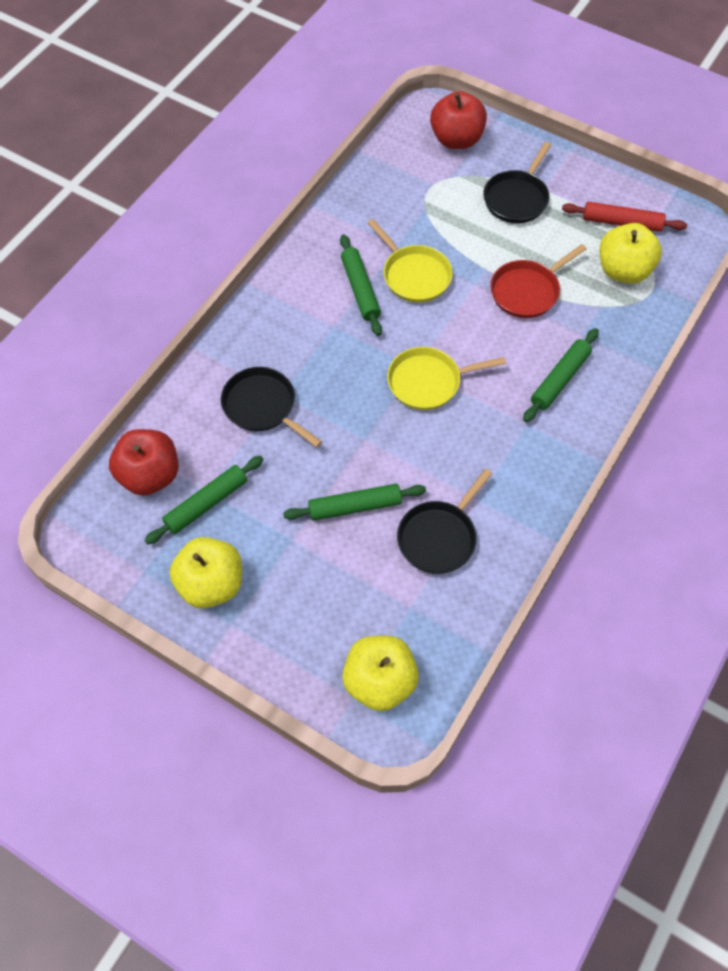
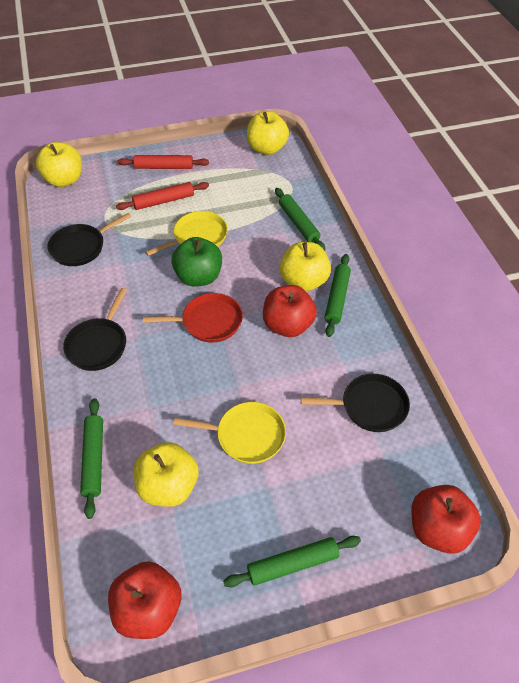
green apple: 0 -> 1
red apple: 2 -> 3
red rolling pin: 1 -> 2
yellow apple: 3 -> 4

* * *

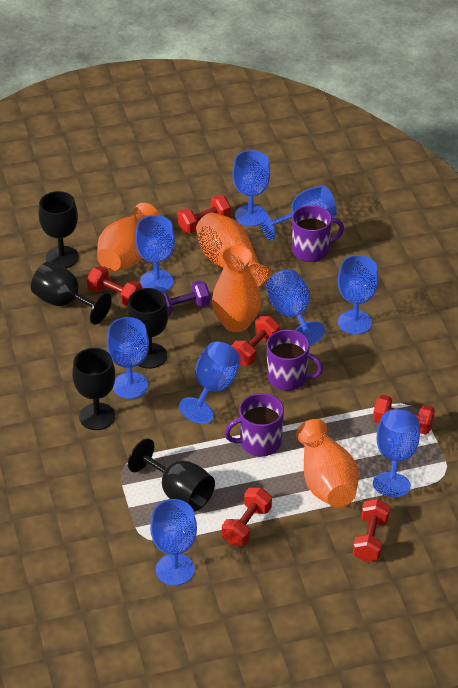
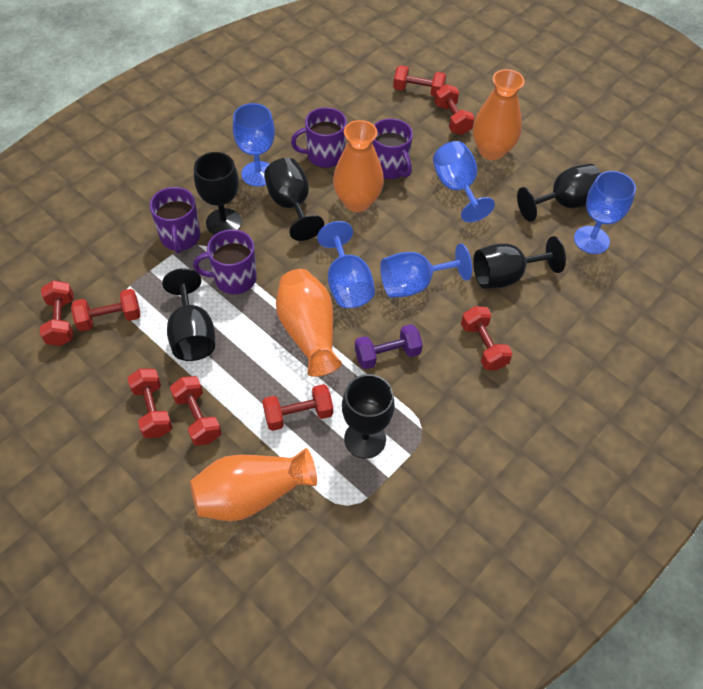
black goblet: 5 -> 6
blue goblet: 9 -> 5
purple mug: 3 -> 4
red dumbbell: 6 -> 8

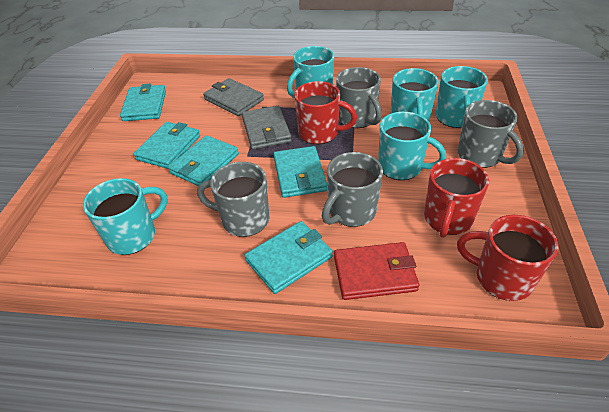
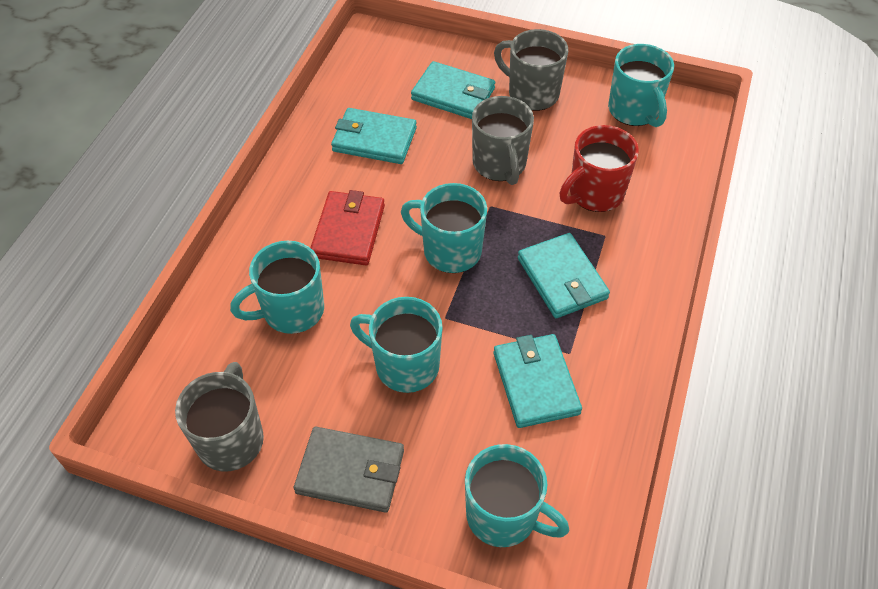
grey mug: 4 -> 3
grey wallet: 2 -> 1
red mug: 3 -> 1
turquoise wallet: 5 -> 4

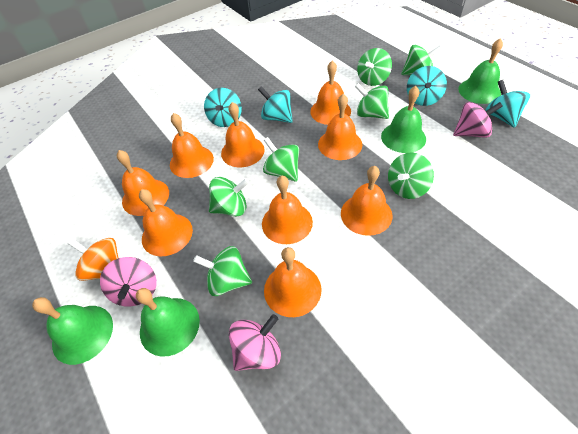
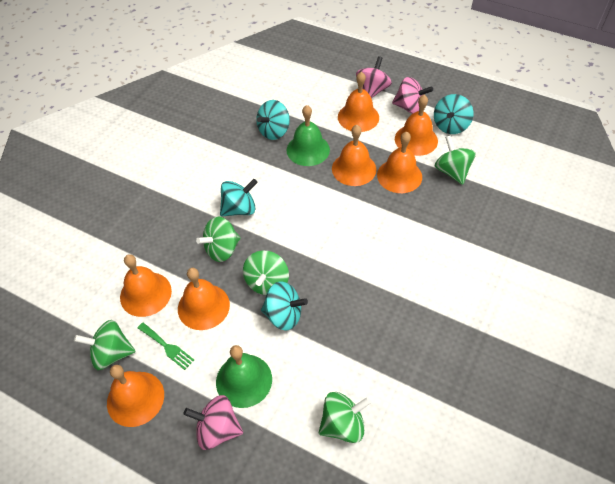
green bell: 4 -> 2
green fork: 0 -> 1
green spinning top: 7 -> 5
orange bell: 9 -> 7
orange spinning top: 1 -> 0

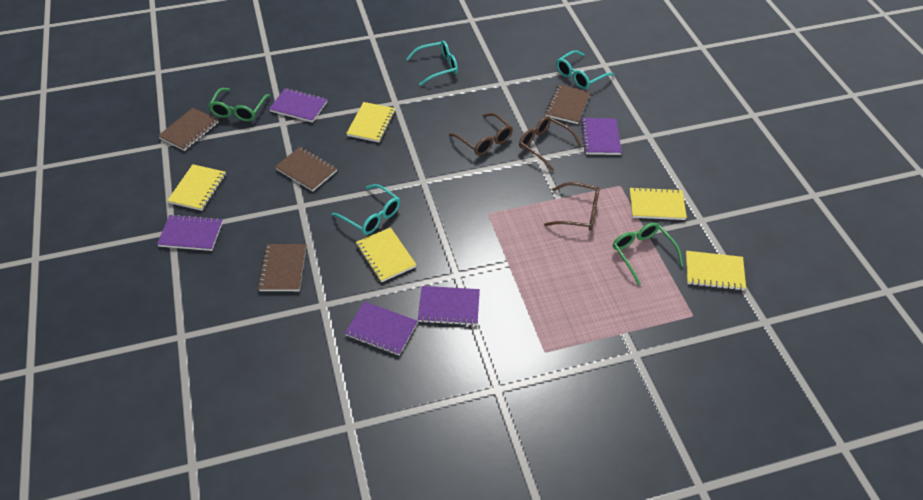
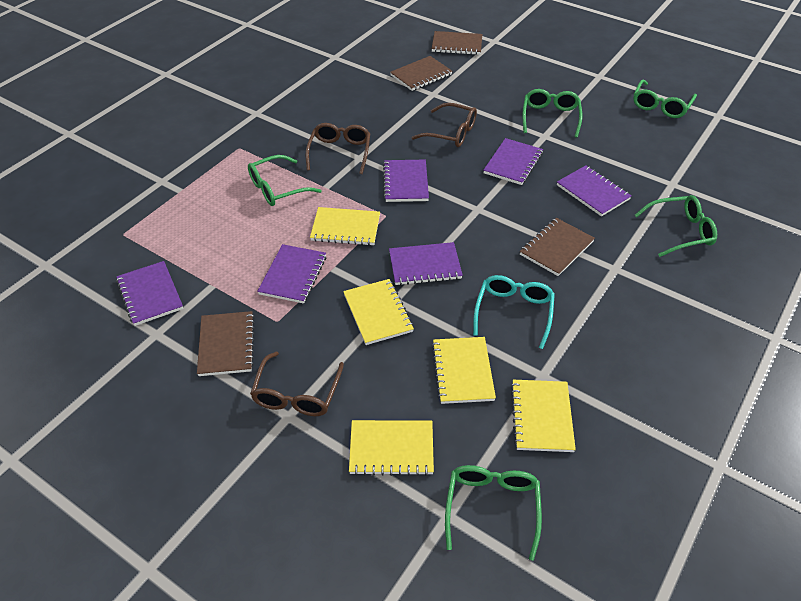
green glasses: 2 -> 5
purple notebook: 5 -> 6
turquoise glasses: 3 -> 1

### THE TASK
Set the pictures aside and reproduce exactly the lines above, from the line holding "orange bell: 9 -> 7" through the line holding "turquoise glasses: 3 -> 1", both included, with nothing else.

### ANSWER BELOW
orange bell: 9 -> 7
orange spinning top: 1 -> 0

green glasses: 2 -> 5
purple notebook: 5 -> 6
turquoise glasses: 3 -> 1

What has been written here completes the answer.